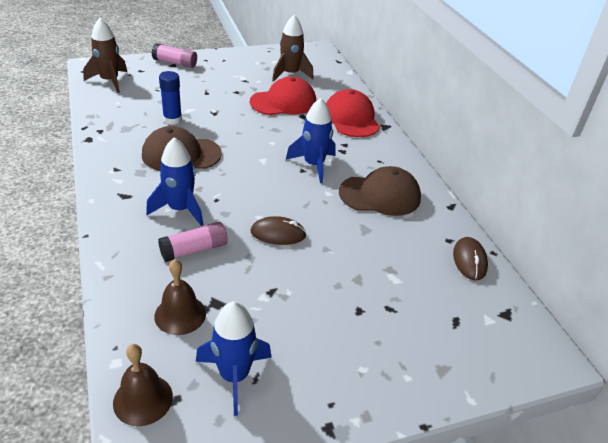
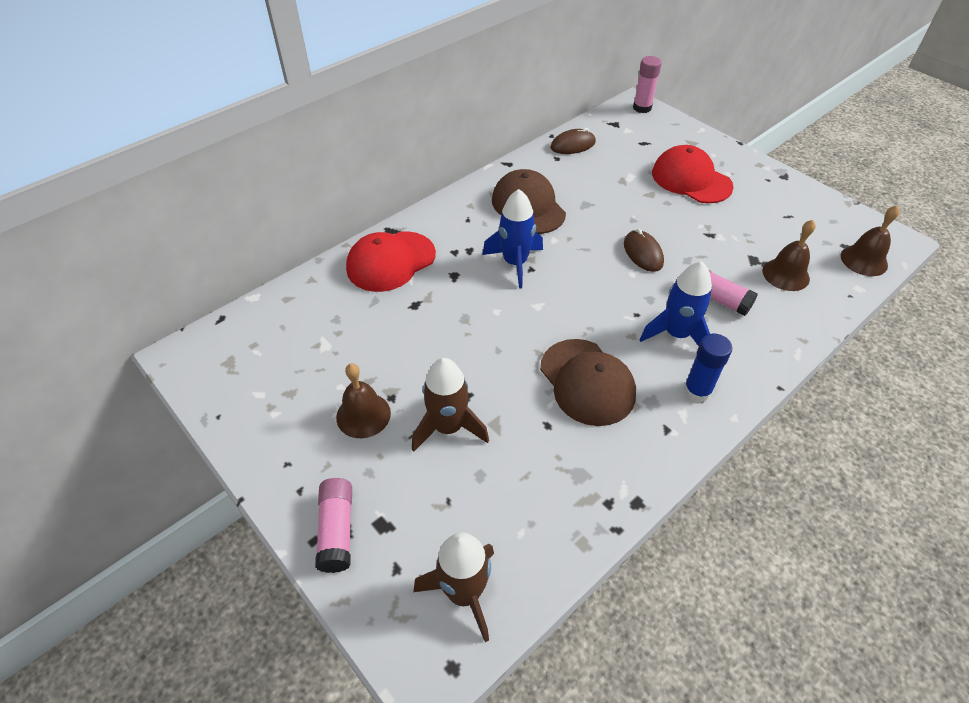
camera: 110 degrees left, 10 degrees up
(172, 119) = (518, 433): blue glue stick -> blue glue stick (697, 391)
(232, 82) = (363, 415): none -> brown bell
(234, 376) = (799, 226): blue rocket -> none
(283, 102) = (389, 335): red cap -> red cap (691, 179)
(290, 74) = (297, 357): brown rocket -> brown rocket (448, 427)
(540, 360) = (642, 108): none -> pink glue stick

* _Exercise requirements_
Repeat only the lines from the one holding "(232, 82) = (363, 415): none -> brown bell" through the last line of the data.

* _Response below_
(232, 82) = (363, 415): none -> brown bell
(234, 376) = (799, 226): blue rocket -> none
(283, 102) = (389, 335): red cap -> red cap (691, 179)
(290, 74) = (297, 357): brown rocket -> brown rocket (448, 427)
(540, 360) = (642, 108): none -> pink glue stick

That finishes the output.